--- What to produce ---
Rewrite the rows below as a Markdown table with the columns "Number" and "Line," one table row per line with the lines numbered in order. Leave out blank lines and the pictures.

--- Records to use ---
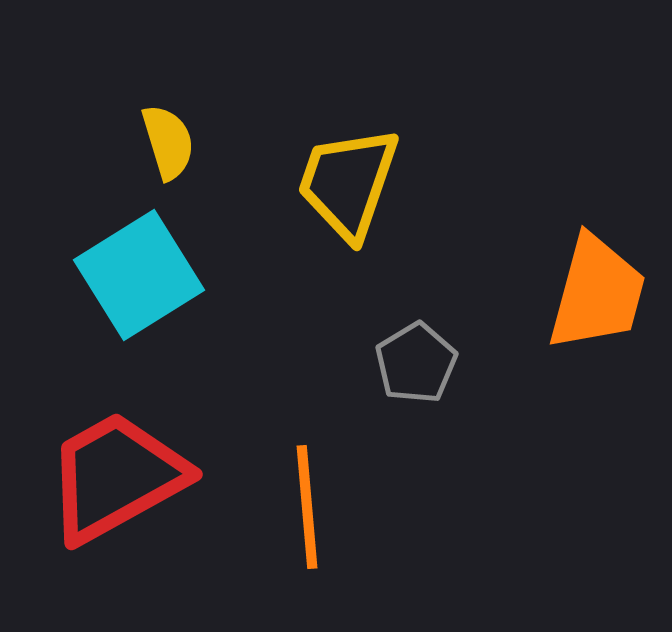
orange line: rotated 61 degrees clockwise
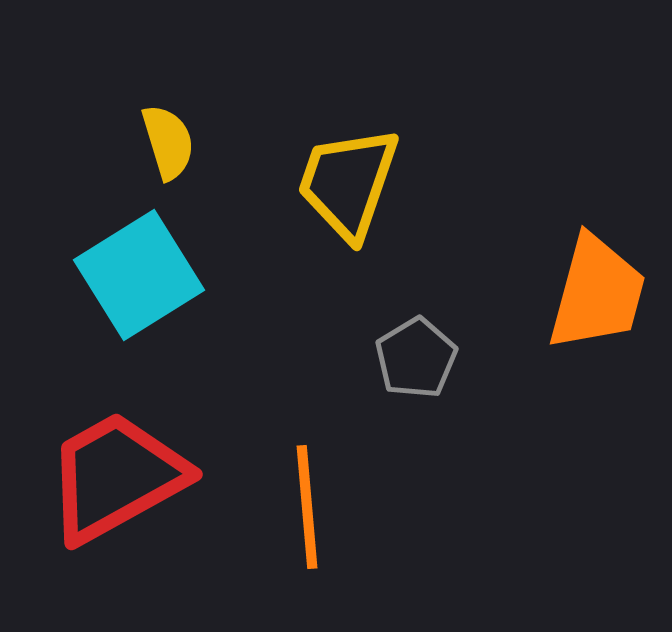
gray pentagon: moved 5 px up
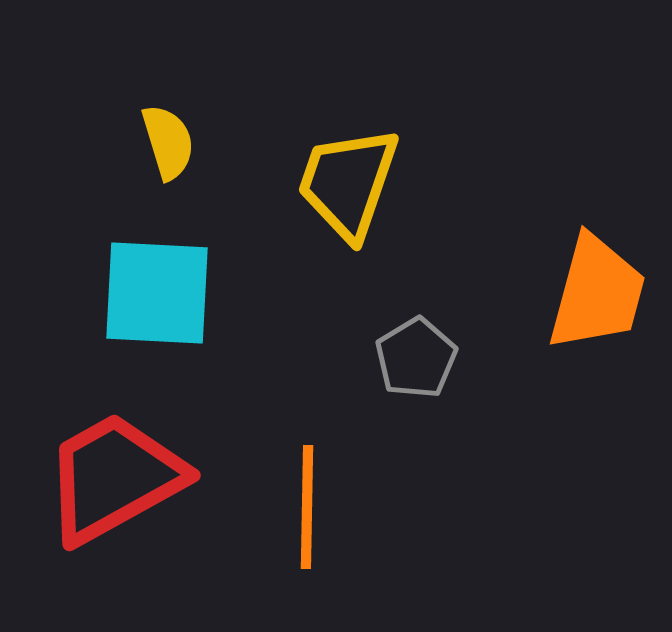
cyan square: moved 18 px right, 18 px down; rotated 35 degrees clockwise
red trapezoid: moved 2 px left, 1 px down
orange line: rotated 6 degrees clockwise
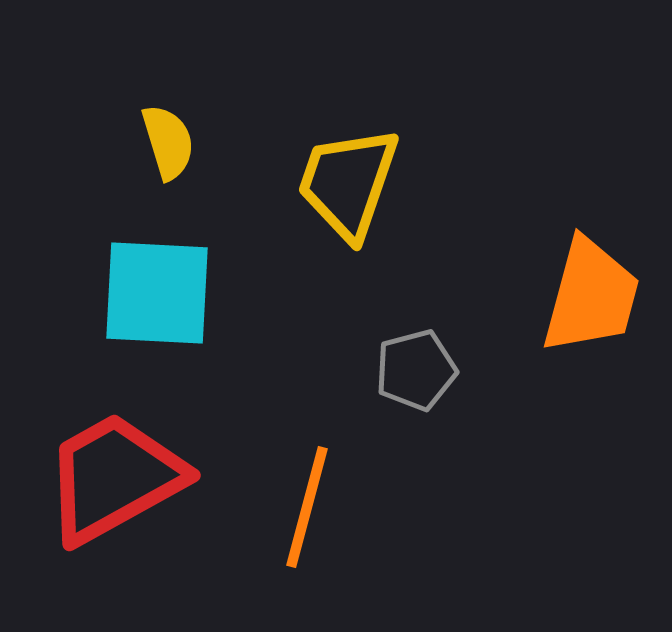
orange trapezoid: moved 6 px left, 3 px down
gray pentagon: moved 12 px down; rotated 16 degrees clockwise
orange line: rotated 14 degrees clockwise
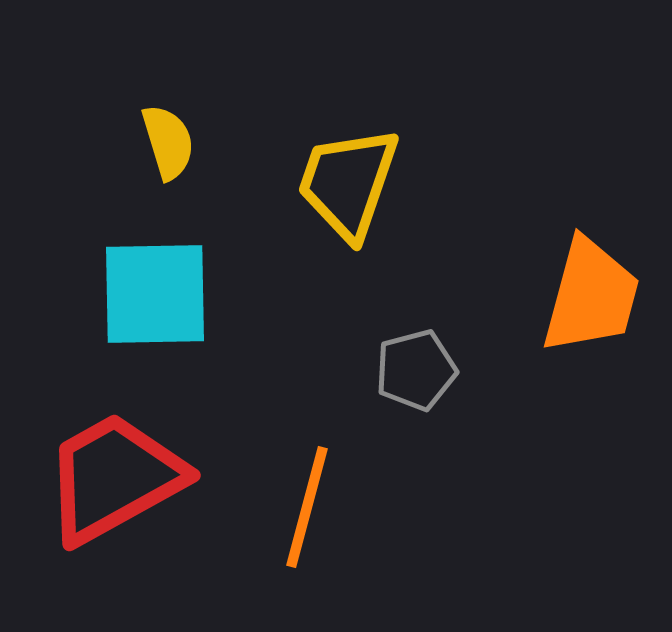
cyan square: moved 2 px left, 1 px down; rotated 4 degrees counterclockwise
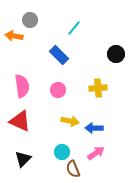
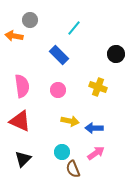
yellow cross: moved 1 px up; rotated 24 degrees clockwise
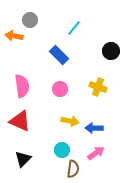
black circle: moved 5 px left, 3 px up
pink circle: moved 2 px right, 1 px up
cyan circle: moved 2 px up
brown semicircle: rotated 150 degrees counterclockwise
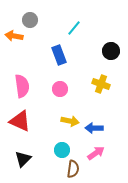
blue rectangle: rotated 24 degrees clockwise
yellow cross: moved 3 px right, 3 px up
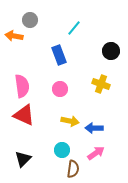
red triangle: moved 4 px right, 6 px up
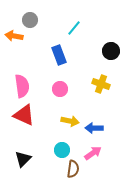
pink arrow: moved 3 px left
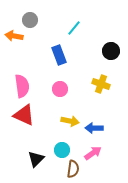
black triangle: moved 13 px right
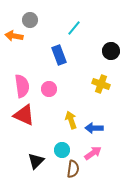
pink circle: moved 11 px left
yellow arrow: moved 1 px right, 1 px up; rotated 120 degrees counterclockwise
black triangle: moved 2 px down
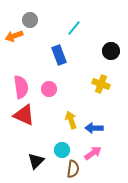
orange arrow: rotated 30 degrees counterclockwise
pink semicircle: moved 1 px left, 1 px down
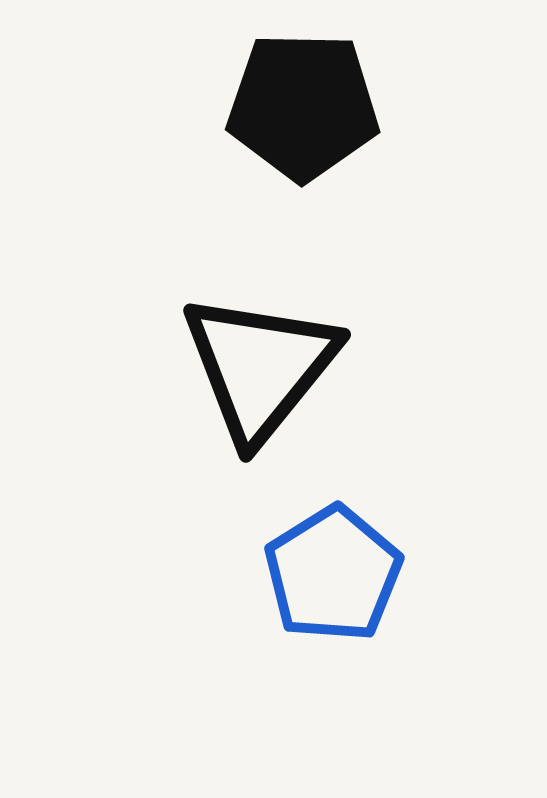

--- Exercise solution ---
| Number | Line |
|---|---|
| 1 | orange line: rotated 61 degrees clockwise |
| 2 | gray pentagon: moved 5 px up |
| 3 | cyan square: moved 18 px right, 18 px down; rotated 35 degrees clockwise |
| 4 | red trapezoid: moved 2 px left, 1 px down |
| 5 | orange line: rotated 6 degrees clockwise |
| 6 | orange trapezoid: moved 6 px left, 3 px down |
| 7 | gray pentagon: moved 12 px down; rotated 16 degrees clockwise |
| 8 | orange line: rotated 14 degrees clockwise |
| 9 | cyan square: moved 2 px left, 1 px down; rotated 4 degrees counterclockwise |
| 10 | yellow cross: moved 1 px up; rotated 24 degrees clockwise |
| 11 | black circle: moved 5 px left, 3 px up |
| 12 | pink circle: moved 2 px right, 1 px up |
| 13 | cyan circle: moved 2 px up |
| 14 | brown semicircle: rotated 150 degrees counterclockwise |
| 15 | blue rectangle: rotated 24 degrees clockwise |
| 16 | yellow cross: moved 3 px right, 3 px up |
| 17 | red triangle: moved 4 px right, 6 px up |
| 18 | pink arrow: moved 3 px left |
| 19 | black triangle: moved 13 px right |
| 20 | pink circle: moved 11 px left |
| 21 | yellow arrow: moved 1 px right, 1 px up; rotated 120 degrees counterclockwise |
| 22 | black triangle: moved 2 px down |
| 23 | orange arrow: rotated 30 degrees counterclockwise |
| 24 | pink semicircle: moved 1 px left, 1 px down |